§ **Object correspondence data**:
-=-=-

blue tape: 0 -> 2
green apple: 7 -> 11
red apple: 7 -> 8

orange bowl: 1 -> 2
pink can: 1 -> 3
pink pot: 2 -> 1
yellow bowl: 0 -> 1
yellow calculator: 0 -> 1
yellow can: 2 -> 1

-=-=-

Which lines in the data above contain "yellow"? Show each one.

§ **Task answer**:
yellow bowl: 0 -> 1
yellow calculator: 0 -> 1
yellow can: 2 -> 1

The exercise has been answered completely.